» PROMPT
Your answer should be the line containing "(337, 71) = (683, 226): pink" and each line after it through the end of the data below, repeated exactly.

++++ RECORDS FOR THE EXERCISE

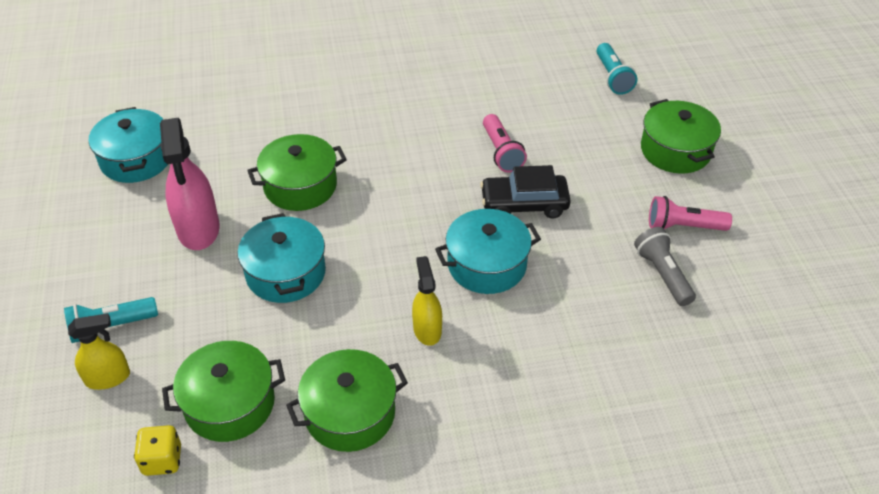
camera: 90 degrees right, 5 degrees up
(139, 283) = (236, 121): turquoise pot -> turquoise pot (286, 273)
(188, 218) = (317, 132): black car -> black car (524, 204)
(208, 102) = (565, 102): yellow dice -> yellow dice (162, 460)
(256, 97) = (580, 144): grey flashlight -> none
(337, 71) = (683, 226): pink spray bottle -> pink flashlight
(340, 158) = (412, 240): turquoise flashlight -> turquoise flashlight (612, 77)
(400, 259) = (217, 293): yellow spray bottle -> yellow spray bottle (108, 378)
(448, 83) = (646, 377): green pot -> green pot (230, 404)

++++++++

» SOLUTION TO THE PROBLEM
(337, 71) = (683, 226): pink spray bottle -> pink flashlight
(340, 158) = (412, 240): turquoise flashlight -> turquoise flashlight (612, 77)
(400, 259) = (217, 293): yellow spray bottle -> yellow spray bottle (108, 378)
(448, 83) = (646, 377): green pot -> green pot (230, 404)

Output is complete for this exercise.